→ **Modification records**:

****************************************

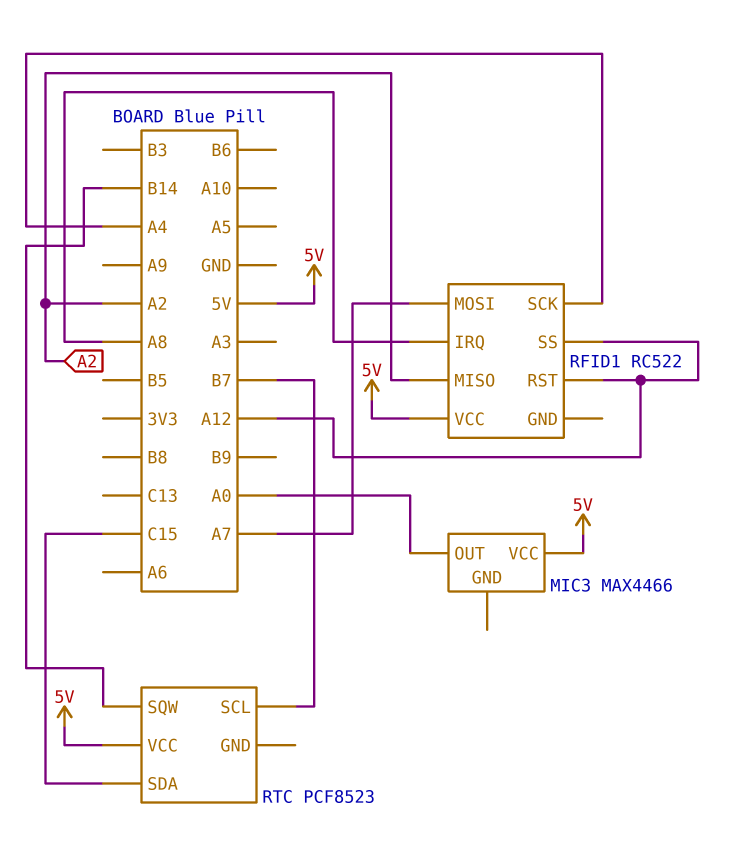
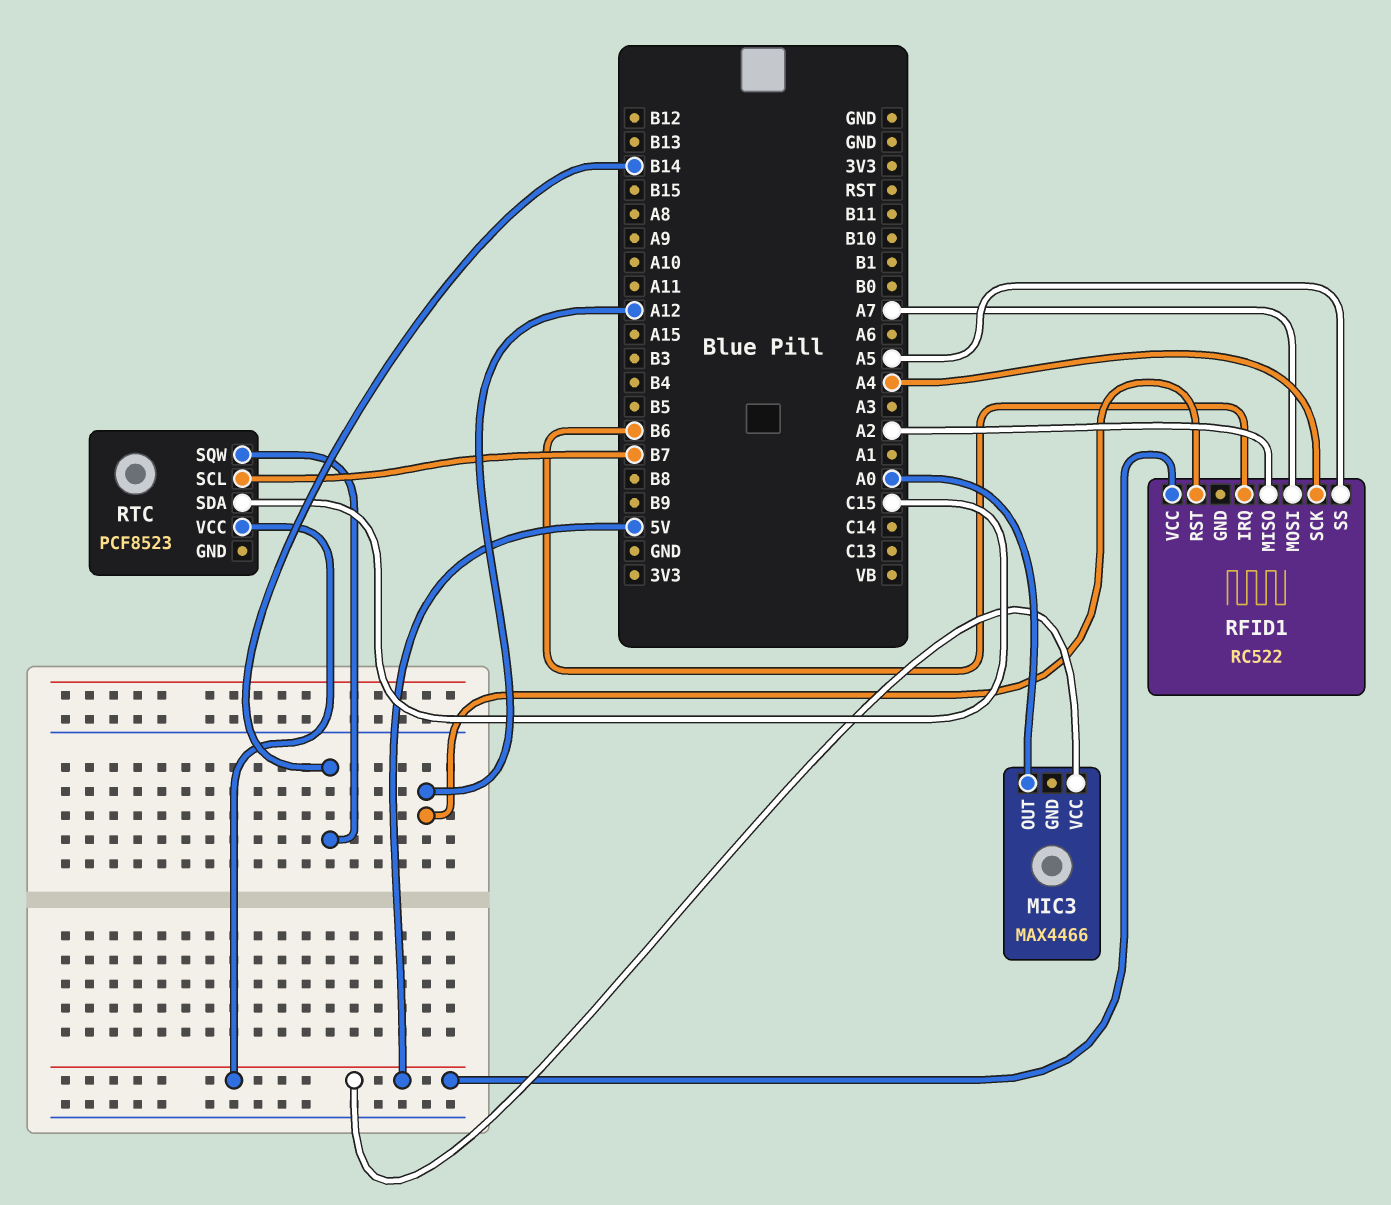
RFID1 pin IRQ: A8 -> B6
RFID1 pin SS: A12 -> A5

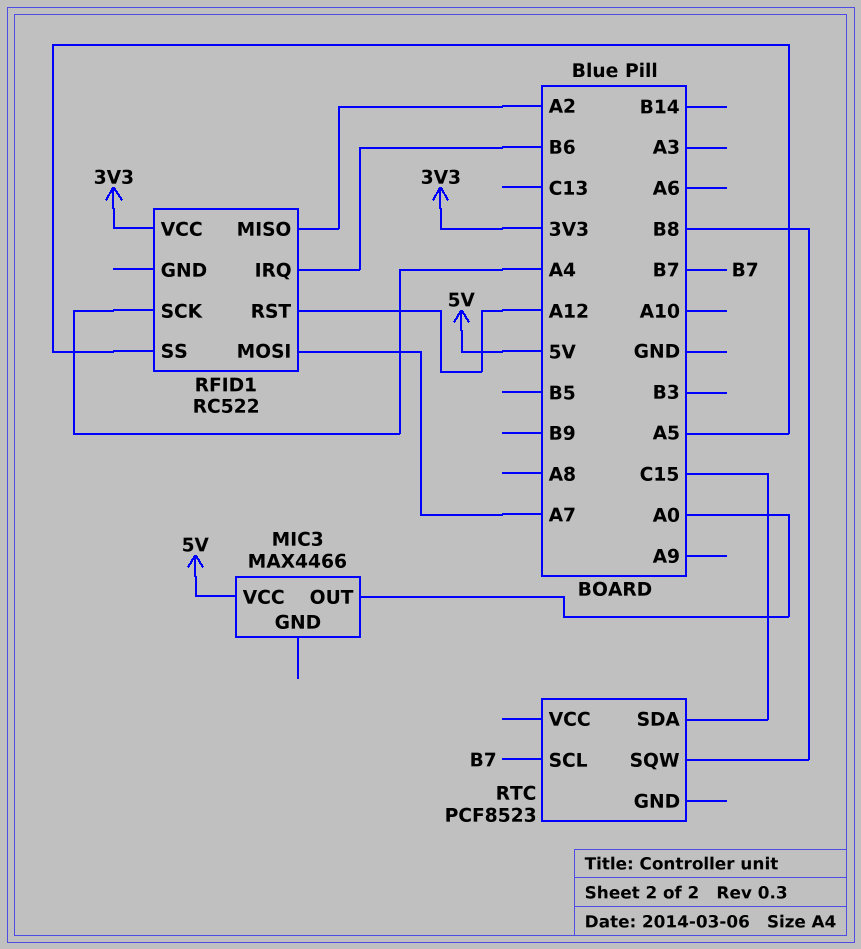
RFID1 pin VCC: 5V -> 3V3
RTC pin SQW: B14 -> B8
RTC pin VCC: 5V -> none

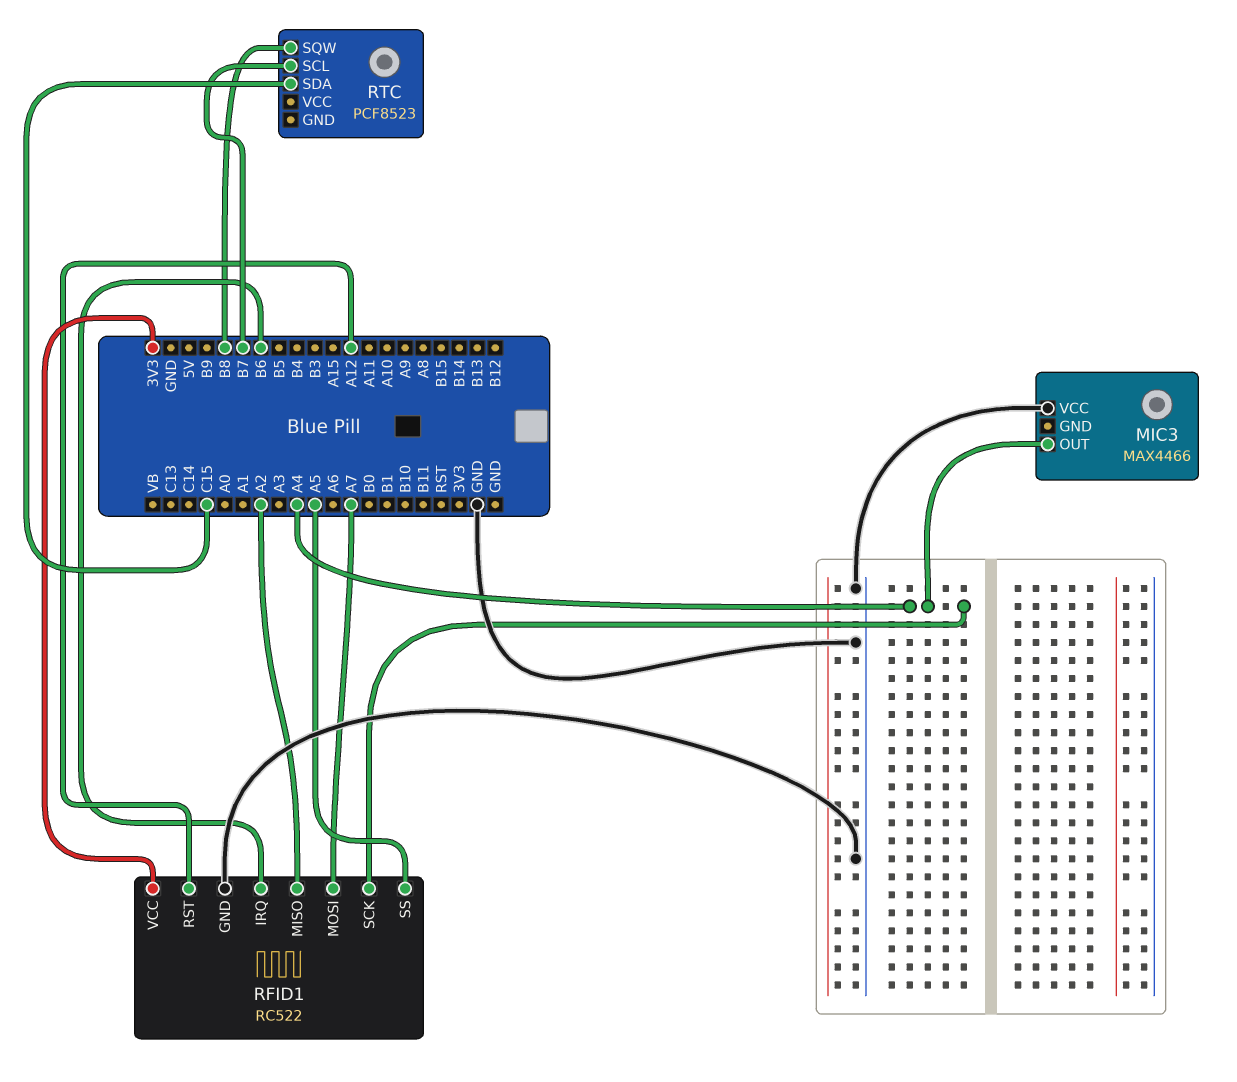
MIC3 pin OUT: A0 -> A4
MIC3 pin VCC: 5V -> GND
RFID1 pin GND: none -> GND

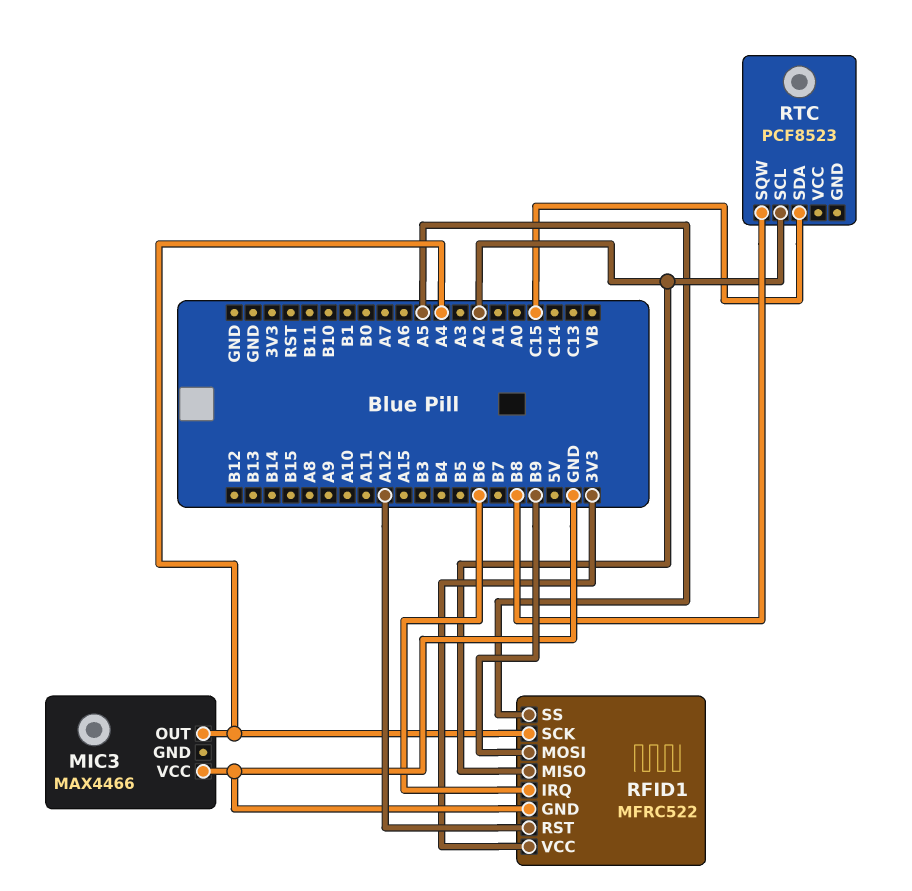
RFID1: RC522 -> MFRC522
RFID1 pin MOSI: A7 -> B9
RTC pin SCL: B7 -> A2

****************************************

→ **Goal of the exercise**: Set down the entries shown above once more, exactly as they read, but without pictures.

→ **Answer section**:
RFID1 pin IRQ: A8 -> B6
RFID1 pin SS: A12 -> A5

RFID1 pin VCC: 5V -> 3V3
RTC pin SQW: B14 -> B8
RTC pin VCC: 5V -> none

MIC3 pin OUT: A0 -> A4
MIC3 pin VCC: 5V -> GND
RFID1 pin GND: none -> GND

RFID1: RC522 -> MFRC522
RFID1 pin MOSI: A7 -> B9
RTC pin SCL: B7 -> A2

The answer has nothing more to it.